What is required — Would you repeat exactly the part of the listing below that runs from the line containing "Q3: PMOS IRF9540" down to the line containing "J1 pin 2: VA -> GND", inclusive, and nothing else?

Source material —
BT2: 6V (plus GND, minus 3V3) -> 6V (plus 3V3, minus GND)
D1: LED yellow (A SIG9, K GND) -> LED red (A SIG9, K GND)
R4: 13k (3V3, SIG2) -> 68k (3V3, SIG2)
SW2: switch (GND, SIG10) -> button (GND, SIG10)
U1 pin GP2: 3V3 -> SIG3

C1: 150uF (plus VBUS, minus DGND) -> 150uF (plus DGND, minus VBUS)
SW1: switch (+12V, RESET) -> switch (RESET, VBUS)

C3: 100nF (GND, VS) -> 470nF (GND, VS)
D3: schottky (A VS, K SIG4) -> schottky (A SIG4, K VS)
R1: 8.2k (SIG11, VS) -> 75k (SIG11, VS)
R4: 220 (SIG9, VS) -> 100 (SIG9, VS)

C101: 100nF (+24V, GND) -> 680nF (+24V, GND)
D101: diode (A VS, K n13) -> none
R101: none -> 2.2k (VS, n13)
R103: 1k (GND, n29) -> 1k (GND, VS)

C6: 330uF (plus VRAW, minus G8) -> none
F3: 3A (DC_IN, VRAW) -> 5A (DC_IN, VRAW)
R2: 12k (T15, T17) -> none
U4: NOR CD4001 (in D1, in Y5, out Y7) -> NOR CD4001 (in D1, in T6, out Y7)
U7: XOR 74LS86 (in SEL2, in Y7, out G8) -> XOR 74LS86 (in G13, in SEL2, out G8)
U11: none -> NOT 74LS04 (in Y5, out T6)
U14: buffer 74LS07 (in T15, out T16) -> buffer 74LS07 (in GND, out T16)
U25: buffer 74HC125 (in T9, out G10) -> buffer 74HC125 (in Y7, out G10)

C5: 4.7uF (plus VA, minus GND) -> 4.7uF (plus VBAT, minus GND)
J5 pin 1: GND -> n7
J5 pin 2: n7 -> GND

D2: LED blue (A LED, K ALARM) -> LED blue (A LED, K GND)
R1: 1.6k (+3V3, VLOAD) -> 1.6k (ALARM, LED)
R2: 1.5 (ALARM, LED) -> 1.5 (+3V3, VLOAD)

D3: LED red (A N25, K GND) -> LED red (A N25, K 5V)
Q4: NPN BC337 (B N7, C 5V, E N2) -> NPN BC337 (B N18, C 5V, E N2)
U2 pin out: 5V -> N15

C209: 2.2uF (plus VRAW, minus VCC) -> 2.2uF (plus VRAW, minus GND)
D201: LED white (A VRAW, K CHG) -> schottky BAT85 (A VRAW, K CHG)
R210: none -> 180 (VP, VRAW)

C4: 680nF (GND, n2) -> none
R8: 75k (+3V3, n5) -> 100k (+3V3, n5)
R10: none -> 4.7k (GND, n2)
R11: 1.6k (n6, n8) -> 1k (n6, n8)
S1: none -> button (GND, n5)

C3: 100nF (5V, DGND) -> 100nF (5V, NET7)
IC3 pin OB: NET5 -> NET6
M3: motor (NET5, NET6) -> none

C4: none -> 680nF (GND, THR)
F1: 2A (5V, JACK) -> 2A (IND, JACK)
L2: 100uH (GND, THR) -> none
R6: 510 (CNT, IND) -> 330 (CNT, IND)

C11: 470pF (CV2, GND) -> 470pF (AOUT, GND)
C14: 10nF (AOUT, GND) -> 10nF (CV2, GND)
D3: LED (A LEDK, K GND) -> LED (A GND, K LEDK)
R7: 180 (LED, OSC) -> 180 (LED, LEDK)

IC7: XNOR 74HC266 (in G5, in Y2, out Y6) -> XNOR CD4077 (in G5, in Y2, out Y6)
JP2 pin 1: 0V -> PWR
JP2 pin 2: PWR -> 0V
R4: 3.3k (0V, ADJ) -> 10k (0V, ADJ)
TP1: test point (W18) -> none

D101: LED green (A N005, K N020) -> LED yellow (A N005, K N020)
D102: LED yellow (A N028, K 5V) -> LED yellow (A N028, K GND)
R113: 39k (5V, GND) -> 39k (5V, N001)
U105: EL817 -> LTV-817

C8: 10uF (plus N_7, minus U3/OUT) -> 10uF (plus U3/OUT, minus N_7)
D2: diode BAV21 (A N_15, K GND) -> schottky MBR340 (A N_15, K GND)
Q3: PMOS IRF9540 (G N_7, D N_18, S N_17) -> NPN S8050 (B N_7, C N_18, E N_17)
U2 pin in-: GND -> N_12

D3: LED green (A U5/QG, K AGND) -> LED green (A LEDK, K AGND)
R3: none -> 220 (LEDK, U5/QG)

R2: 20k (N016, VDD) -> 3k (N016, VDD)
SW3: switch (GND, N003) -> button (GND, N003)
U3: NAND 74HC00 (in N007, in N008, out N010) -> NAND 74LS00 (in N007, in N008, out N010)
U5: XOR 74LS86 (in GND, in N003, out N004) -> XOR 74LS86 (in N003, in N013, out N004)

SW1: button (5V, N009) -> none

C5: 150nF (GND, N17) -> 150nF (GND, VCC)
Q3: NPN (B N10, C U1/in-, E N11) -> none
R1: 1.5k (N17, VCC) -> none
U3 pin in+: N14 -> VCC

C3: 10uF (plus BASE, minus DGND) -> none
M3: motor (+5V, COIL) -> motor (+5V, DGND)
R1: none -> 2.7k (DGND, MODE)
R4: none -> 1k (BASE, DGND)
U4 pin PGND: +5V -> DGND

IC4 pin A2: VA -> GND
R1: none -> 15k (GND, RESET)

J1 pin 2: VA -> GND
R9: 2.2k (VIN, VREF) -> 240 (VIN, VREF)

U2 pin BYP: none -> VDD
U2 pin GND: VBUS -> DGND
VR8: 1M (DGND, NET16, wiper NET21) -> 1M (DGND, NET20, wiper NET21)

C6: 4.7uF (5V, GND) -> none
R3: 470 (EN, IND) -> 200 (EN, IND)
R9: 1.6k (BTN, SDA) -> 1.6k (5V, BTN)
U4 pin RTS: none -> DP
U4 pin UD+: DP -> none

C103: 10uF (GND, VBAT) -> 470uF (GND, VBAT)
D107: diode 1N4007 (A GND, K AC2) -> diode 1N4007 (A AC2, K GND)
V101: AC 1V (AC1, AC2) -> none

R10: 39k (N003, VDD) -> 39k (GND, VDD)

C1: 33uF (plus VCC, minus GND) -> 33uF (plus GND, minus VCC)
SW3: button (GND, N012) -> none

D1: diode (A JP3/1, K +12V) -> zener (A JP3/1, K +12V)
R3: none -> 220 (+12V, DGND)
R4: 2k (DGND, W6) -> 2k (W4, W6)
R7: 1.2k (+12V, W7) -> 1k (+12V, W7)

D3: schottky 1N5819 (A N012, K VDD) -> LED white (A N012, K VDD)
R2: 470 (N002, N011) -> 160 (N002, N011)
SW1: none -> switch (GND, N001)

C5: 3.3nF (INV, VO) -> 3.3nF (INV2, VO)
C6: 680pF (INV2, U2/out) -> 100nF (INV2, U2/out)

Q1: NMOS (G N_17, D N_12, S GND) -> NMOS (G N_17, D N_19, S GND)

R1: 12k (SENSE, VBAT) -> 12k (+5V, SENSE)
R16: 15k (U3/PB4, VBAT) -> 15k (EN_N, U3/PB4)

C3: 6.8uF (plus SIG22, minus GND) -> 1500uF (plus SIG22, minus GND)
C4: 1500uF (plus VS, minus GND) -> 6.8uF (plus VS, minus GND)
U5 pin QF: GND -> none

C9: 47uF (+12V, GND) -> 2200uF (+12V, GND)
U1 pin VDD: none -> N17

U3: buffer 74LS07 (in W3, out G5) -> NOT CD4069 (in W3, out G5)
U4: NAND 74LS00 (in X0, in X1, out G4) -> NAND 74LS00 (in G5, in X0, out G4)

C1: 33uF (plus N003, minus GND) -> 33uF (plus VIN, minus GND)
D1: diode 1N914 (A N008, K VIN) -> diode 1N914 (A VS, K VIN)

Result of this exercise —
Q3: PMOS IRF9540 (G N_7, D N_18, S N_17) -> NPN S8050 (B N_7, C N_18, E N_17)
U2 pin in-: GND -> N_12

D3: LED green (A U5/QG, K AGND) -> LED green (A LEDK, K AGND)
R3: none -> 220 (LEDK, U5/QG)

R2: 20k (N016, VDD) -> 3k (N016, VDD)
SW3: switch (GND, N003) -> button (GND, N003)
U3: NAND 74HC00 (in N007, in N008, out N010) -> NAND 74LS00 (in N007, in N008, out N010)
U5: XOR 74LS86 (in GND, in N003, out N004) -> XOR 74LS86 (in N003, in N013, out N004)

SW1: button (5V, N009) -> none

C5: 150nF (GND, N17) -> 150nF (GND, VCC)
Q3: NPN (B N10, C U1/in-, E N11) -> none
R1: 1.5k (N17, VCC) -> none
U3 pin in+: N14 -> VCC

C3: 10uF (plus BASE, minus DGND) -> none
M3: motor (+5V, COIL) -> motor (+5V, DGND)
R1: none -> 2.7k (DGND, MODE)
R4: none -> 1k (BASE, DGND)
U4 pin PGND: +5V -> DGND

IC4 pin A2: VA -> GND
R1: none -> 15k (GND, RESET)

J1 pin 2: VA -> GND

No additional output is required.